## WHAT IS BEING ASKED
Report how many lines in the records hold the string "cylinder"; give the number and nothing else.

## RECORDS PROVIDED
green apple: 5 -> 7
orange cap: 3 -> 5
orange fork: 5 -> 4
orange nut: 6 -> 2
--
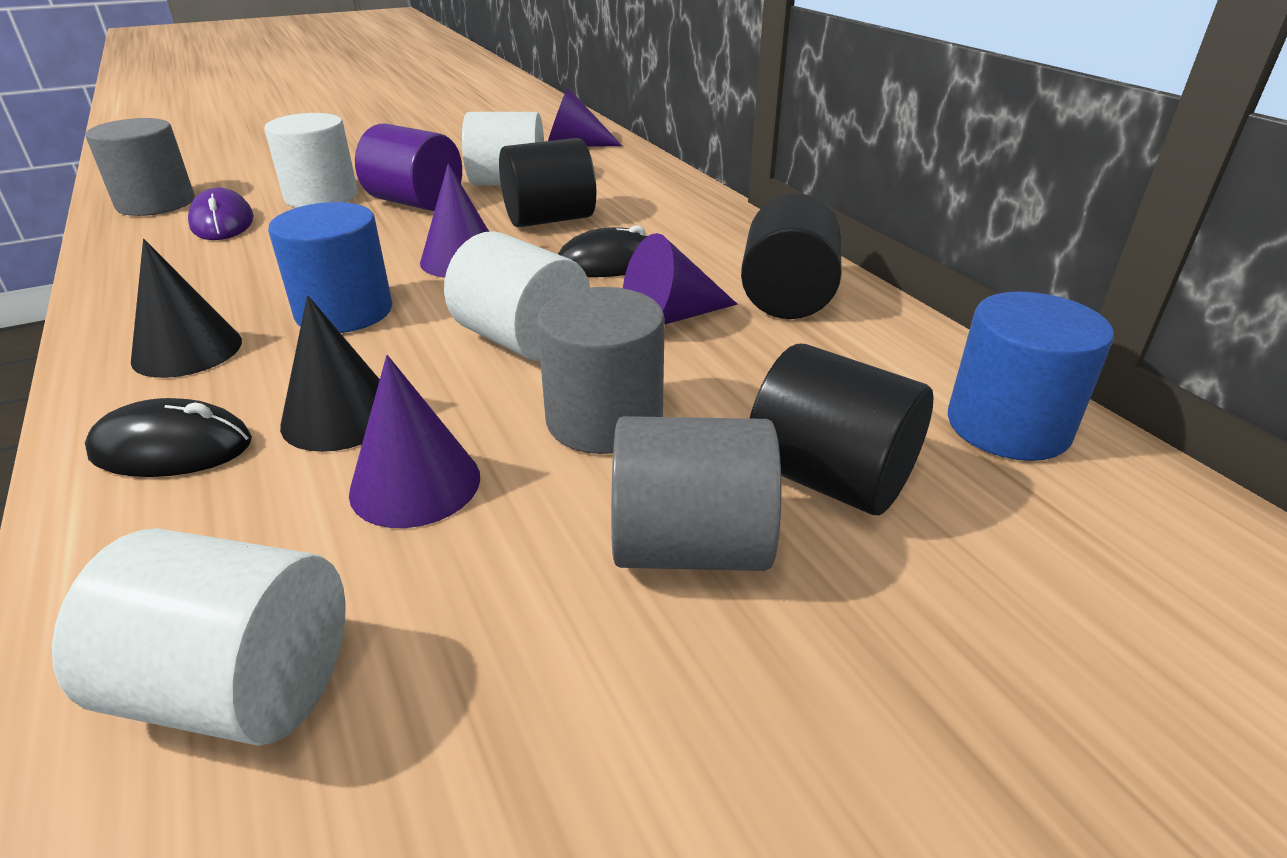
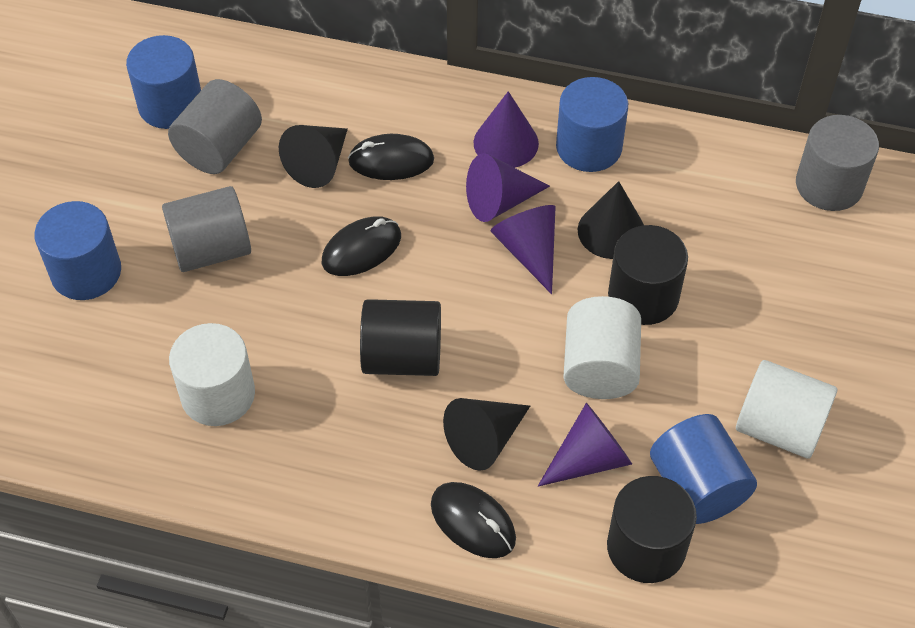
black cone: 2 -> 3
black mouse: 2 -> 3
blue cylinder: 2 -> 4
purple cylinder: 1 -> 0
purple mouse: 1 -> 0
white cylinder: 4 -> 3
...
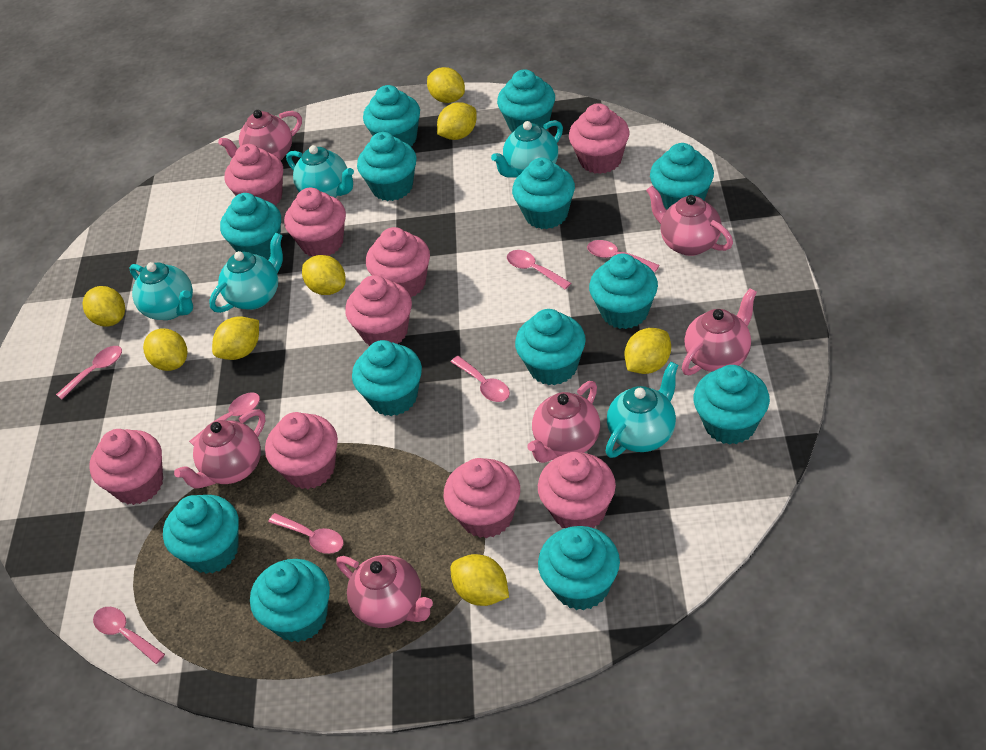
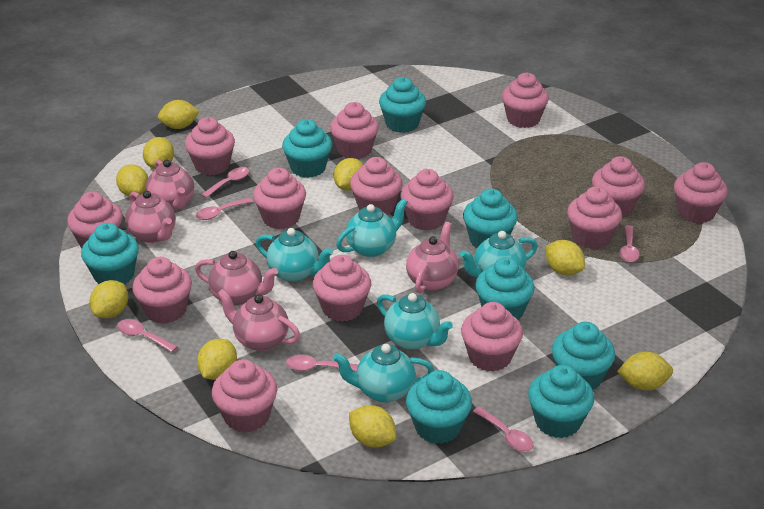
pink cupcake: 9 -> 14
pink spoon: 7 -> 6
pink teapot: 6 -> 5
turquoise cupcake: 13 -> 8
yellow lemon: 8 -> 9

## WRITTEN ANSWER
3